Each entry must be duplicated precisely, with nothing left out.
________________________________________
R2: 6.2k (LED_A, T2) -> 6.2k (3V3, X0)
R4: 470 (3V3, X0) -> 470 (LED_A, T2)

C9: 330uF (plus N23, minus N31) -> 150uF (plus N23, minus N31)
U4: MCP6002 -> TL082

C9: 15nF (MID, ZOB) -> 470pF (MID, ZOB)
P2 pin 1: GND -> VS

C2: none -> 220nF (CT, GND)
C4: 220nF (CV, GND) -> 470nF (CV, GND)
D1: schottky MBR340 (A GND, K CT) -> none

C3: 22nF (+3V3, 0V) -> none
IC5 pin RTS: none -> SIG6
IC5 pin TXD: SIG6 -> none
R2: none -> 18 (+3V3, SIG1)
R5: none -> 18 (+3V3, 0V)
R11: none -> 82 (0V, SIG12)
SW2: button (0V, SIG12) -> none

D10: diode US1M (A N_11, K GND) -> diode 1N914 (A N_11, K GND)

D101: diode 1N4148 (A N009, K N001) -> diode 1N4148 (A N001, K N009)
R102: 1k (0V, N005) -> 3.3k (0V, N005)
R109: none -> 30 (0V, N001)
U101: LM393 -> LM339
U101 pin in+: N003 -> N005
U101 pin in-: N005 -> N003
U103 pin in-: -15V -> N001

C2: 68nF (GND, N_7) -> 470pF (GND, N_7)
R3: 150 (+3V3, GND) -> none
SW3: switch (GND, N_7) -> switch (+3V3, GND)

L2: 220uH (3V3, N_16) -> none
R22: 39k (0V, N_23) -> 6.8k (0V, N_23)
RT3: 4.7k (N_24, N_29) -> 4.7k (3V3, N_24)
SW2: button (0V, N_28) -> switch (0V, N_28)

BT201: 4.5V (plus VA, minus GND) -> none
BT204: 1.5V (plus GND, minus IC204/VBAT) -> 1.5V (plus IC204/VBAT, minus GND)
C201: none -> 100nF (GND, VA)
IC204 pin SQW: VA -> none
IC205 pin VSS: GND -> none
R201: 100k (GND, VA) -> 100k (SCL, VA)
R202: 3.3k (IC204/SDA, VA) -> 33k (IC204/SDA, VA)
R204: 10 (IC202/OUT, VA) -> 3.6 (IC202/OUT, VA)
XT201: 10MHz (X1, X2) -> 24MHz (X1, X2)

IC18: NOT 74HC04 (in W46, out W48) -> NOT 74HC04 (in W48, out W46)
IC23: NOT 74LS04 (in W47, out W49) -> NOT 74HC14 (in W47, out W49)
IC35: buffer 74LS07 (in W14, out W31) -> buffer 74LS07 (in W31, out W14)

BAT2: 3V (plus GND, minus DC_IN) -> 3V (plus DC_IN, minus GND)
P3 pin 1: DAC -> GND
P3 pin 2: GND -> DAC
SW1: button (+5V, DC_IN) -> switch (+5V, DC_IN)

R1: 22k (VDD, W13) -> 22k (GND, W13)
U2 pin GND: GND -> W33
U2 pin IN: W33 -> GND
________________________________________
#### [Answer]
R2: 6.2k (LED_A, T2) -> 6.2k (3V3, X0)
R4: 470 (3V3, X0) -> 470 (LED_A, T2)

C9: 330uF (plus N23, minus N31) -> 150uF (plus N23, minus N31)
U4: MCP6002 -> TL082

C9: 15nF (MID, ZOB) -> 470pF (MID, ZOB)
P2 pin 1: GND -> VS

C2: none -> 220nF (CT, GND)
C4: 220nF (CV, GND) -> 470nF (CV, GND)
D1: schottky MBR340 (A GND, K CT) -> none

C3: 22nF (+3V3, 0V) -> none
IC5 pin RTS: none -> SIG6
IC5 pin TXD: SIG6 -> none
R2: none -> 18 (+3V3, SIG1)
R5: none -> 18 (+3V3, 0V)
R11: none -> 82 (0V, SIG12)
SW2: button (0V, SIG12) -> none

D10: diode US1M (A N_11, K GND) -> diode 1N914 (A N_11, K GND)

D101: diode 1N4148 (A N009, K N001) -> diode 1N4148 (A N001, K N009)
R102: 1k (0V, N005) -> 3.3k (0V, N005)
R109: none -> 30 (0V, N001)
U101: LM393 -> LM339
U101 pin in+: N003 -> N005
U101 pin in-: N005 -> N003
U103 pin in-: -15V -> N001

C2: 68nF (GND, N_7) -> 470pF (GND, N_7)
R3: 150 (+3V3, GND) -> none
SW3: switch (GND, N_7) -> switch (+3V3, GND)

L2: 220uH (3V3, N_16) -> none
R22: 39k (0V, N_23) -> 6.8k (0V, N_23)
RT3: 4.7k (N_24, N_29) -> 4.7k (3V3, N_24)
SW2: button (0V, N_28) -> switch (0V, N_28)

BT201: 4.5V (plus VA, minus GND) -> none
BT204: 1.5V (plus GND, minus IC204/VBAT) -> 1.5V (plus IC204/VBAT, minus GND)
C201: none -> 100nF (GND, VA)
IC204 pin SQW: VA -> none
IC205 pin VSS: GND -> none
R201: 100k (GND, VA) -> 100k (SCL, VA)
R202: 3.3k (IC204/SDA, VA) -> 33k (IC204/SDA, VA)
R204: 10 (IC202/OUT, VA) -> 3.6 (IC202/OUT, VA)
XT201: 10MHz (X1, X2) -> 24MHz (X1, X2)

IC18: NOT 74HC04 (in W46, out W48) -> NOT 74HC04 (in W48, out W46)
IC23: NOT 74LS04 (in W47, out W49) -> NOT 74HC14 (in W47, out W49)
IC35: buffer 74LS07 (in W14, out W31) -> buffer 74LS07 (in W31, out W14)

BAT2: 3V (plus GND, minus DC_IN) -> 3V (plus DC_IN, minus GND)
P3 pin 1: DAC -> GND
P3 pin 2: GND -> DAC
SW1: button (+5V, DC_IN) -> switch (+5V, DC_IN)

R1: 22k (VDD, W13) -> 22k (GND, W13)
U2 pin GND: GND -> W33
U2 pin IN: W33 -> GND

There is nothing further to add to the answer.